===== RECORD SET

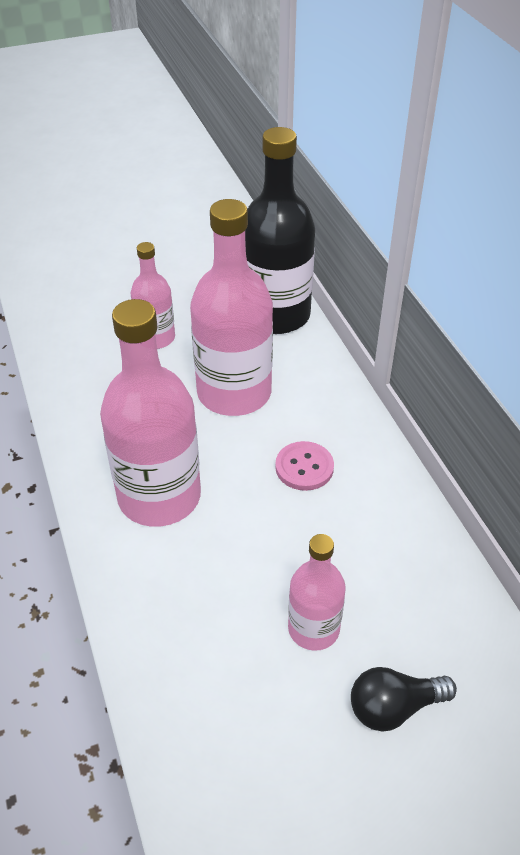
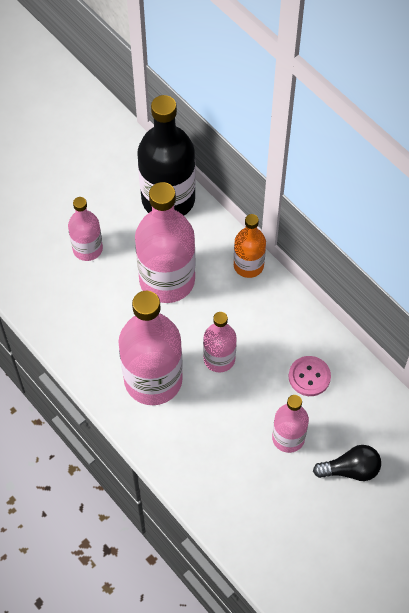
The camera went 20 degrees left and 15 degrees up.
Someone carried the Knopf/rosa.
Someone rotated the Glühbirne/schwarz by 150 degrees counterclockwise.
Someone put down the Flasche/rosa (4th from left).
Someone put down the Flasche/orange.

==========
===== RECORD SET

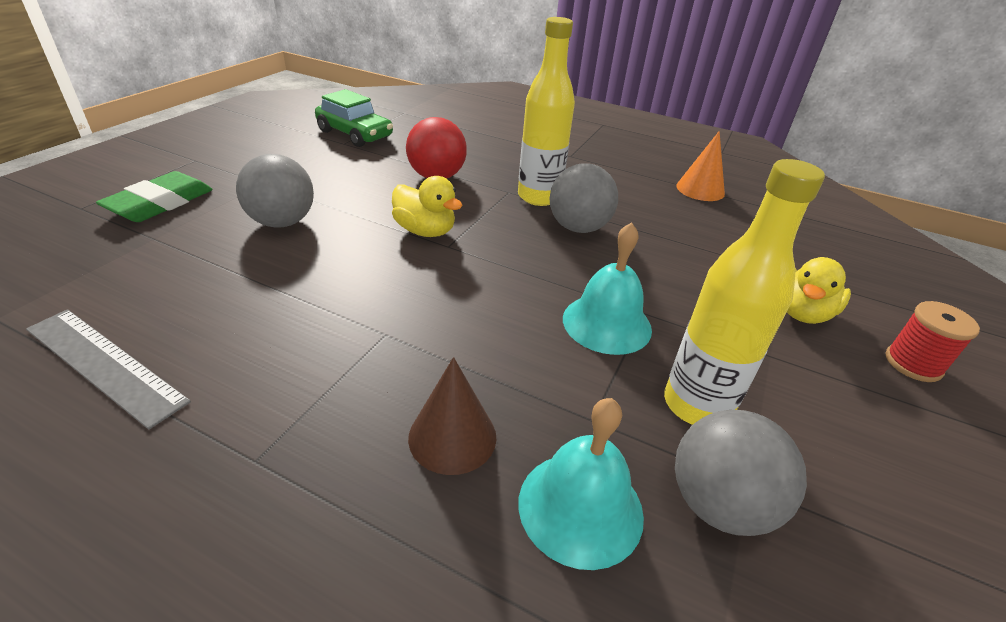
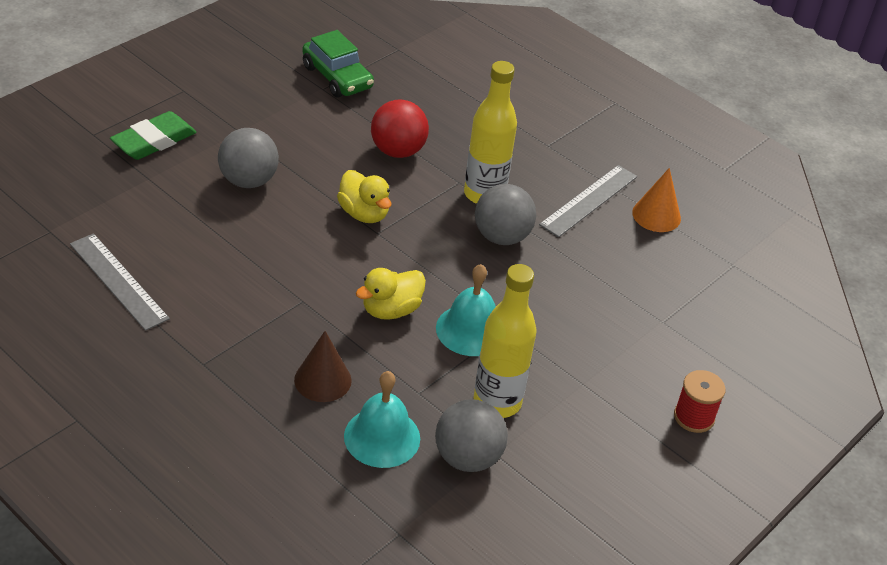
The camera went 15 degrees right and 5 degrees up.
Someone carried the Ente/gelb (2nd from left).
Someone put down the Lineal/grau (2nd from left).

==========

- _YOUR OBJECTIVE_
Nothing should appear in the answer except the lines above from the line with "The camera went 15" through the line with "Someone put down the Lineal/grau", both included, written out exactly.

- _RESULT OF THE EXERCISE_
The camera went 15 degrees right and 5 degrees up.
Someone carried the Ente/gelb (2nd from left).
Someone put down the Lineal/grau (2nd from left).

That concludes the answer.